INFORMATION SHOWN:
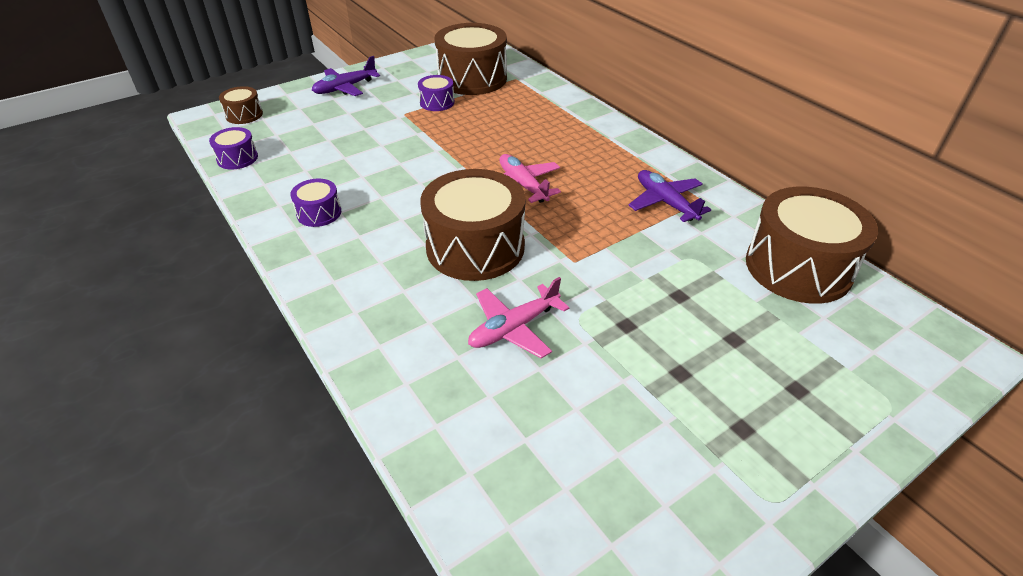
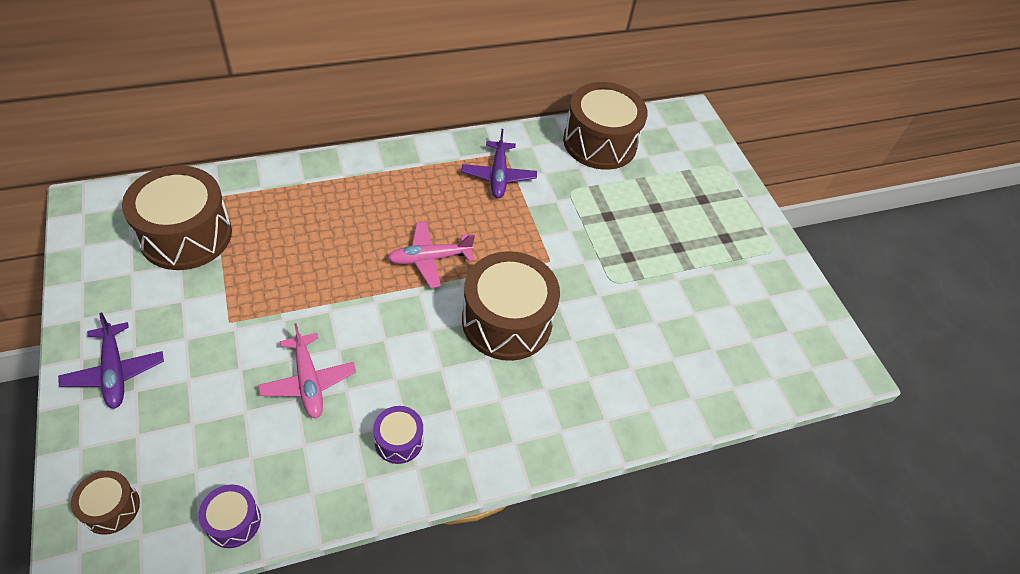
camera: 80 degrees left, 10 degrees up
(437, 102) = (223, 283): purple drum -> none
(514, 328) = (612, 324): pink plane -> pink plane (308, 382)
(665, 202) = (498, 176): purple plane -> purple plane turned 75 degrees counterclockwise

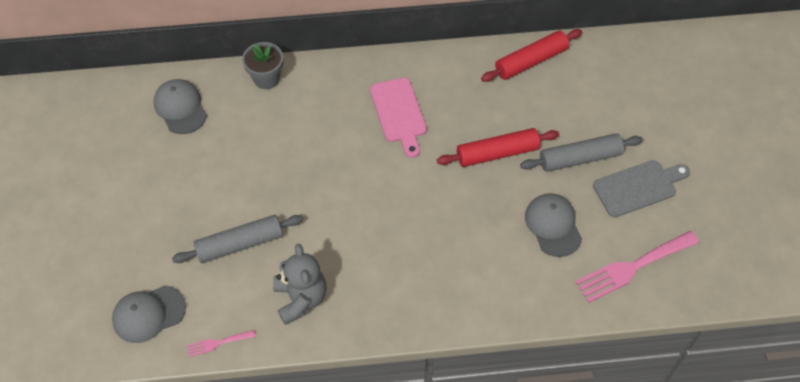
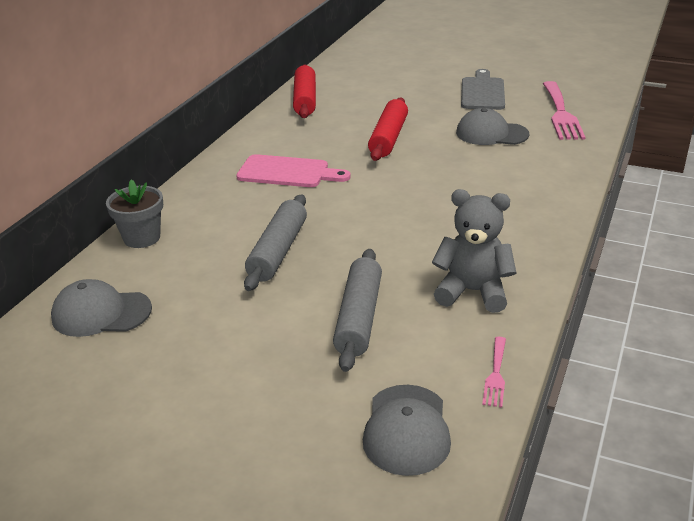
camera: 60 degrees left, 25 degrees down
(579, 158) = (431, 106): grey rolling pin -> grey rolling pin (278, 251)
---
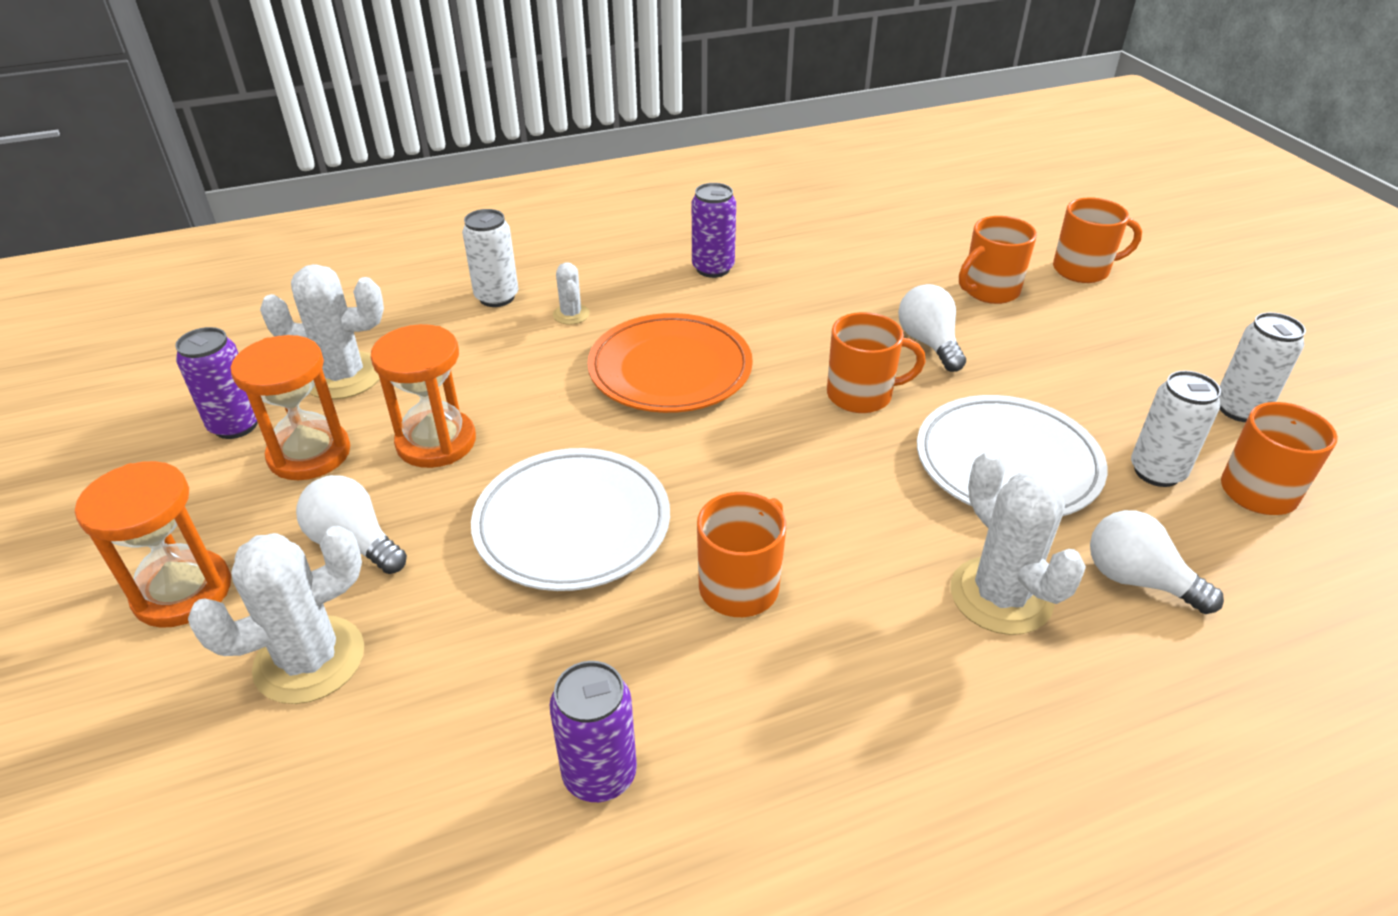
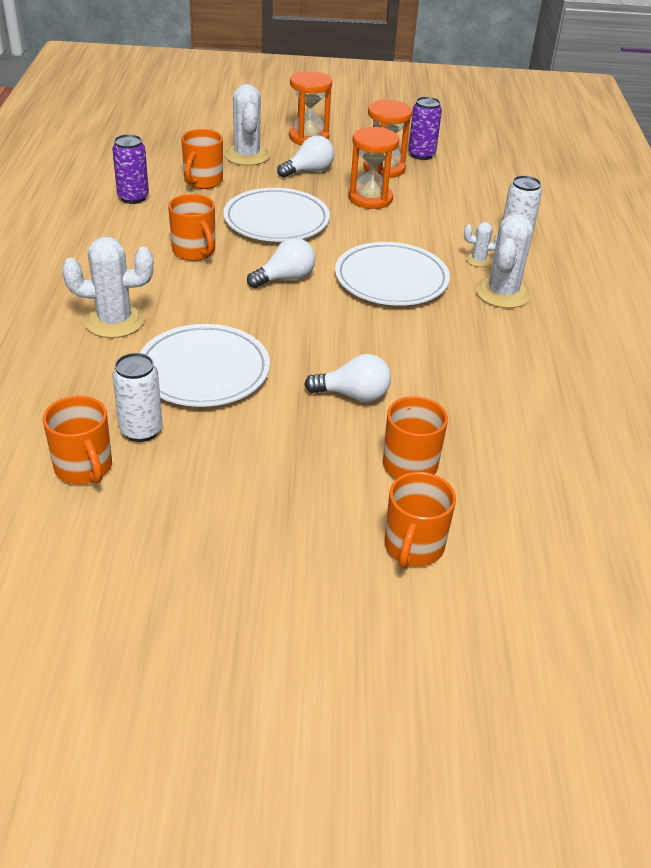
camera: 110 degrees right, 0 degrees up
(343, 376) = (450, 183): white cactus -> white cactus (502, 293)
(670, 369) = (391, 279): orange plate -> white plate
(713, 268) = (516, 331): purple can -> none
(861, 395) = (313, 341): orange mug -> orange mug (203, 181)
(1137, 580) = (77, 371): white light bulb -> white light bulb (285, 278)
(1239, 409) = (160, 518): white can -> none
---
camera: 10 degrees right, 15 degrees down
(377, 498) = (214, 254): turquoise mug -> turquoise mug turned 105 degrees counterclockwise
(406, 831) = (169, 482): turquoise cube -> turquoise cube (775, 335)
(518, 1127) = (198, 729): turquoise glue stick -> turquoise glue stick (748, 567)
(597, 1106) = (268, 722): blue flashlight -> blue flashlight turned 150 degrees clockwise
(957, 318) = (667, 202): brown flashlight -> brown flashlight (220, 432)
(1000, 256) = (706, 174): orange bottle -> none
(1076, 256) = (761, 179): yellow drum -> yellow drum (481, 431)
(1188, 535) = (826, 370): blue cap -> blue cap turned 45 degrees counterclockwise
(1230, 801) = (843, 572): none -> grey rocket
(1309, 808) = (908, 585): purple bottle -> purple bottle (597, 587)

INSTRUCTIONS FOR THE TASK:
Show each line in the entries that holds the string "counterclockwise".

ANSWER SPACE:
(665, 202) = (498, 176): purple plane -> purple plane turned 75 degrees counterclockwise
(377, 498) = (214, 254): turquoise mug -> turquoise mug turned 105 degrees counterclockwise
(1188, 535) = (826, 370): blue cap -> blue cap turned 45 degrees counterclockwise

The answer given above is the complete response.